▶ _EXERCISE DETAILS_: Please take the lines from the one holding "purple headphones: 0 -> 1" through the one holding "white ruler: 0 -> 3" in the data below and copy them exactly.

-=-=-

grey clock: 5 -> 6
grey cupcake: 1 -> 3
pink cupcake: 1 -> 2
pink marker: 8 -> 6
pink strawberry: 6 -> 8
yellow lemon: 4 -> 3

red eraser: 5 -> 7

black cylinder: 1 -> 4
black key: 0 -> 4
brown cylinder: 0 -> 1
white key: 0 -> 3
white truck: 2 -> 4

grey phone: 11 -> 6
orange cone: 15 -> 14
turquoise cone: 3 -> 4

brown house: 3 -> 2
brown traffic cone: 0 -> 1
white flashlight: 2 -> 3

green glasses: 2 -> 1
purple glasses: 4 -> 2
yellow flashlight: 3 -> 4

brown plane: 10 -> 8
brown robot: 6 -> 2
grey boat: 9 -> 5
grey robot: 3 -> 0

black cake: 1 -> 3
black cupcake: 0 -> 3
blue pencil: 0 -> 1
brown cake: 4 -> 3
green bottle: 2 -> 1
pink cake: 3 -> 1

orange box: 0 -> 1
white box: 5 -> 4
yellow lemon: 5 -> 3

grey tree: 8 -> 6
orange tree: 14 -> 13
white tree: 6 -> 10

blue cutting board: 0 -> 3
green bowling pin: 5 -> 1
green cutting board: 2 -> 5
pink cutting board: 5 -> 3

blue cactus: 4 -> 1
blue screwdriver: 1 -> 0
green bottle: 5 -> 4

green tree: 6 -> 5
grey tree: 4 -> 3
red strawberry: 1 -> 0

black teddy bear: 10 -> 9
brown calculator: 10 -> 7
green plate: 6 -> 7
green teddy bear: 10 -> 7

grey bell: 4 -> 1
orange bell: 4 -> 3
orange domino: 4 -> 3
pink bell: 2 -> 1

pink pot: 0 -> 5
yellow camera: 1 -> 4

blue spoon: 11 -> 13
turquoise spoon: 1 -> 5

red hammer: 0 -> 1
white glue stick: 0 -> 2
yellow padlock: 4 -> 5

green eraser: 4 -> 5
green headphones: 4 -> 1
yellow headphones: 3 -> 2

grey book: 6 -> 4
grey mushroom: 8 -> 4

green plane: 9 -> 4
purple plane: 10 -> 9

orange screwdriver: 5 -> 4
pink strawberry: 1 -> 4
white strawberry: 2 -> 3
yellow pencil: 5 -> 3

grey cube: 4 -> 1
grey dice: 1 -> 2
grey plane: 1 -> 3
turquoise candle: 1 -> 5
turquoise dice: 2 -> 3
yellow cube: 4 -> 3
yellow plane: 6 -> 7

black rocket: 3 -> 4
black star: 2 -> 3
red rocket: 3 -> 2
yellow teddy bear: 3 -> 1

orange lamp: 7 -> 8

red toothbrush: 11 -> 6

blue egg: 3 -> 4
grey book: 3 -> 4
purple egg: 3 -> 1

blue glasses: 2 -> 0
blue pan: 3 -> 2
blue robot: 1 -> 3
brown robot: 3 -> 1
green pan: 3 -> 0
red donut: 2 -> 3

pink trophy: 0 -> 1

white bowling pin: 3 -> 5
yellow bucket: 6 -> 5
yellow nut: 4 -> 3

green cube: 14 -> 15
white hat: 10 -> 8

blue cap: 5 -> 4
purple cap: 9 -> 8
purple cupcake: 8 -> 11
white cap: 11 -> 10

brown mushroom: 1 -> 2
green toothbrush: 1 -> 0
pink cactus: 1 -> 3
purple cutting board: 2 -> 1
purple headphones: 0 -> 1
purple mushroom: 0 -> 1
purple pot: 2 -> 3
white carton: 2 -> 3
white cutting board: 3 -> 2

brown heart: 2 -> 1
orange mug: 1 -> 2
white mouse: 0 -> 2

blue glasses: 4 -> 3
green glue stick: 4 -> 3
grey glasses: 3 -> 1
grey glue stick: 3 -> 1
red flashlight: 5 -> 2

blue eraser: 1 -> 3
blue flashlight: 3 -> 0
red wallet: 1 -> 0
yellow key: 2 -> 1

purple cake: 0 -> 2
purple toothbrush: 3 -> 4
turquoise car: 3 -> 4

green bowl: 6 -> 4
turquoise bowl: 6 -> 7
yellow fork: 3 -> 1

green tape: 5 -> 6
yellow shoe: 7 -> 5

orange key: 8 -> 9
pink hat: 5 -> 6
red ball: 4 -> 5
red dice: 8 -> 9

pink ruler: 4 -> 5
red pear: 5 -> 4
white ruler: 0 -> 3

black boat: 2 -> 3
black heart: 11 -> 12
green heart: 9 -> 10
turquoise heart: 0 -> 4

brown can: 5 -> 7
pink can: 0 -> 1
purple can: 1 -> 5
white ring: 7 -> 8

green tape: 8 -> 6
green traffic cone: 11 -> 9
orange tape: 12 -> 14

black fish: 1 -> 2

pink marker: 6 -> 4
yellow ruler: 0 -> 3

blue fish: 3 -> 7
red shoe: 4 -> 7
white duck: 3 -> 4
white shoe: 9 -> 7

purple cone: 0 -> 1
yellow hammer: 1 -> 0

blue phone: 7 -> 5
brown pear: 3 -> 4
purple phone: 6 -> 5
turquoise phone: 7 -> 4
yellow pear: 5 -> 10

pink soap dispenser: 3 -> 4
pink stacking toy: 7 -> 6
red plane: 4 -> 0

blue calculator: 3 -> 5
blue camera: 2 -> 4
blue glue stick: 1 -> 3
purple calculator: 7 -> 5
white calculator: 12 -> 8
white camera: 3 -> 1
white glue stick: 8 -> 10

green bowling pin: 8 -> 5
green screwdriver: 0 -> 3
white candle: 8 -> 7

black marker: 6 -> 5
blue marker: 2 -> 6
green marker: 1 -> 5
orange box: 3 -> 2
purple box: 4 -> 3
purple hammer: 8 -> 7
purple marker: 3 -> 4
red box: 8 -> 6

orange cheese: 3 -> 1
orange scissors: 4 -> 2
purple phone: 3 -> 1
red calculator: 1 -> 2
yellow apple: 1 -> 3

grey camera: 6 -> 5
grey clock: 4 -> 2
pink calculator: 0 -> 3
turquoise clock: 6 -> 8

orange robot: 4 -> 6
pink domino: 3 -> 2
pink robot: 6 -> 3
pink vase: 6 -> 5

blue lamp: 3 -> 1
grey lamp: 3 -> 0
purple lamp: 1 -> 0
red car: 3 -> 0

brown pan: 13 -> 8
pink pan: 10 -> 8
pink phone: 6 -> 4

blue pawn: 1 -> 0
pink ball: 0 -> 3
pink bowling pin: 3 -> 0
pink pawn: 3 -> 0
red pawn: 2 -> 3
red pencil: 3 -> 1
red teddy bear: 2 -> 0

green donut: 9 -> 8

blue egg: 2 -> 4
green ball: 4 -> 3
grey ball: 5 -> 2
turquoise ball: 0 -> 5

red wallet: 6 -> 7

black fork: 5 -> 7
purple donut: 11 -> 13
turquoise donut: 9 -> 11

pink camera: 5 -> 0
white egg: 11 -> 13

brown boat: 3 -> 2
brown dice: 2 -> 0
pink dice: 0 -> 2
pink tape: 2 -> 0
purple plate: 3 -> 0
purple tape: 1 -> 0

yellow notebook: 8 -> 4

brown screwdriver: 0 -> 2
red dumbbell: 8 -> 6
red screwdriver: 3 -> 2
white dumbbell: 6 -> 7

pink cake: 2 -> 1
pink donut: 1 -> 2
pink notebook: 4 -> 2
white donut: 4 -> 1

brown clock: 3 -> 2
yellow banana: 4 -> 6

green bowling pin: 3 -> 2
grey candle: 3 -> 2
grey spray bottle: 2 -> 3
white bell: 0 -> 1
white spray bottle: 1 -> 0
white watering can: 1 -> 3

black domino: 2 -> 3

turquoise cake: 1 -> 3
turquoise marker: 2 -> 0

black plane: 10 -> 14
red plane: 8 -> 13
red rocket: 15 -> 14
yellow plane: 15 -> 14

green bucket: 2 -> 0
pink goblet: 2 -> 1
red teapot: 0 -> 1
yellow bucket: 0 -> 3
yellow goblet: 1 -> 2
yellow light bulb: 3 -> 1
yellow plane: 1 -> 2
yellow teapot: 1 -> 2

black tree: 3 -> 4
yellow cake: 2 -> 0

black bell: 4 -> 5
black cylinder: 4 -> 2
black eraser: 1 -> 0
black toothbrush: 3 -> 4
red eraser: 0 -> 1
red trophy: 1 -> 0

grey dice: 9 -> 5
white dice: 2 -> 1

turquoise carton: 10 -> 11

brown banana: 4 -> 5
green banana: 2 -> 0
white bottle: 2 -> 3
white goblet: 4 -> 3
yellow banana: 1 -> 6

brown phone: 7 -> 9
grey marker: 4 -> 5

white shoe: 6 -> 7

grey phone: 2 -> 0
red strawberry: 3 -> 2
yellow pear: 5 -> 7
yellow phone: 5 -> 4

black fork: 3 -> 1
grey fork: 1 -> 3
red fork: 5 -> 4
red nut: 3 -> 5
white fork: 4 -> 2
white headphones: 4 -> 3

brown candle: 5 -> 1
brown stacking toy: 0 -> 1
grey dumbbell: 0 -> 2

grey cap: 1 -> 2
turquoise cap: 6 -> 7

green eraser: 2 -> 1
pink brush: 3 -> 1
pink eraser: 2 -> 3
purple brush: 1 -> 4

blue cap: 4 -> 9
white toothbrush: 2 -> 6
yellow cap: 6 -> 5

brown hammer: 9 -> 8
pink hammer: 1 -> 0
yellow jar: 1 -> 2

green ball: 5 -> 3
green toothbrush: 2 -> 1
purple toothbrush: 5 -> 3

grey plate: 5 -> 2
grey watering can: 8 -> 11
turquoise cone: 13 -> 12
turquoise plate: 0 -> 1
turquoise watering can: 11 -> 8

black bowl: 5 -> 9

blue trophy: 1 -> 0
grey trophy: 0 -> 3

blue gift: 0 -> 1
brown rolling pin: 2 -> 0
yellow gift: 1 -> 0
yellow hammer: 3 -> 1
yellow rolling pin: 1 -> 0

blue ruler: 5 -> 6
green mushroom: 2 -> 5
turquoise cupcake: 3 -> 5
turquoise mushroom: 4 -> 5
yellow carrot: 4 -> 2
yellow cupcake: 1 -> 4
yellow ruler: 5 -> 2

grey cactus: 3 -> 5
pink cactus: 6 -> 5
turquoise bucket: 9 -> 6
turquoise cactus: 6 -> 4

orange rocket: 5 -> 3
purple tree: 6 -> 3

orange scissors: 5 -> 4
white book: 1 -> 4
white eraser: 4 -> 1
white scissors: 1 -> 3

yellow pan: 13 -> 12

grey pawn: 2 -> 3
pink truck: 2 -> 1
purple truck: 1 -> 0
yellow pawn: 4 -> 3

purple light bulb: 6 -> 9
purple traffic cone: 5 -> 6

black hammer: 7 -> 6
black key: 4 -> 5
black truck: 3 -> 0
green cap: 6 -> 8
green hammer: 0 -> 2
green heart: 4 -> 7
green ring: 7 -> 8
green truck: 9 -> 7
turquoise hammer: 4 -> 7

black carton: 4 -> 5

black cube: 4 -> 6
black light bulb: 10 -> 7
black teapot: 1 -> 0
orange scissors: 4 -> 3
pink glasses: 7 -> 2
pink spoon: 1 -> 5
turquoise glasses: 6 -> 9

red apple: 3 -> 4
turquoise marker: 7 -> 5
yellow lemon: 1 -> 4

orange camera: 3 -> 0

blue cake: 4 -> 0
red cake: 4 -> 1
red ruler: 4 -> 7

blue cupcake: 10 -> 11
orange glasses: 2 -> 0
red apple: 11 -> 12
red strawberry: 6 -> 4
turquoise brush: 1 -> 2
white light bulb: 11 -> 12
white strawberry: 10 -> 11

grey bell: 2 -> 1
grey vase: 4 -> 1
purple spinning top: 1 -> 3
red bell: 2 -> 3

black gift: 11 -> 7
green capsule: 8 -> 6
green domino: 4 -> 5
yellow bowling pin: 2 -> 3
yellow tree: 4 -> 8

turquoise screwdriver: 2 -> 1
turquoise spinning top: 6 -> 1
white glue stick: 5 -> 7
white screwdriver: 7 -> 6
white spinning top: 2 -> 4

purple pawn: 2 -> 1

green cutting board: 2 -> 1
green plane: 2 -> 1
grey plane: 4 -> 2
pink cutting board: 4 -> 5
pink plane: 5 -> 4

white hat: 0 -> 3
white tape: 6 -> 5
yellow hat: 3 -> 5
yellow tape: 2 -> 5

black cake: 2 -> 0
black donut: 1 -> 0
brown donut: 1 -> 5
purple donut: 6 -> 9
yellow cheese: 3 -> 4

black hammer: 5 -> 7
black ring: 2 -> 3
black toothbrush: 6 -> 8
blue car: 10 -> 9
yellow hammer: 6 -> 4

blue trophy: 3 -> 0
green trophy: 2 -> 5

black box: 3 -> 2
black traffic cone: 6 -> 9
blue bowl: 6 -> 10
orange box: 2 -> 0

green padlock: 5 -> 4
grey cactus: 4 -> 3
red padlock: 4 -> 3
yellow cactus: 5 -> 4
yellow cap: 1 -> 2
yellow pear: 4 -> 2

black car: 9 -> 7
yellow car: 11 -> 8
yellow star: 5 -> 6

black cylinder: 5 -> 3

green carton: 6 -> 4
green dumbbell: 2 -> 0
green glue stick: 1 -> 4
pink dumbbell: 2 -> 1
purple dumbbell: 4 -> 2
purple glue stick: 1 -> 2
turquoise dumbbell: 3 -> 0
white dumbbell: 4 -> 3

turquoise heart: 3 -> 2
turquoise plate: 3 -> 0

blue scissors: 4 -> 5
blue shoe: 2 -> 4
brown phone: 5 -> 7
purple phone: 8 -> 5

-=-=-

▶ _SOLUTION FOR THIS TASK_:
purple headphones: 0 -> 1
purple mushroom: 0 -> 1
purple pot: 2 -> 3
white carton: 2 -> 3
white cutting board: 3 -> 2

brown heart: 2 -> 1
orange mug: 1 -> 2
white mouse: 0 -> 2

blue glasses: 4 -> 3
green glue stick: 4 -> 3
grey glasses: 3 -> 1
grey glue stick: 3 -> 1
red flashlight: 5 -> 2

blue eraser: 1 -> 3
blue flashlight: 3 -> 0
red wallet: 1 -> 0
yellow key: 2 -> 1

purple cake: 0 -> 2
purple toothbrush: 3 -> 4
turquoise car: 3 -> 4

green bowl: 6 -> 4
turquoise bowl: 6 -> 7
yellow fork: 3 -> 1

green tape: 5 -> 6
yellow shoe: 7 -> 5

orange key: 8 -> 9
pink hat: 5 -> 6
red ball: 4 -> 5
red dice: 8 -> 9

pink ruler: 4 -> 5
red pear: 5 -> 4
white ruler: 0 -> 3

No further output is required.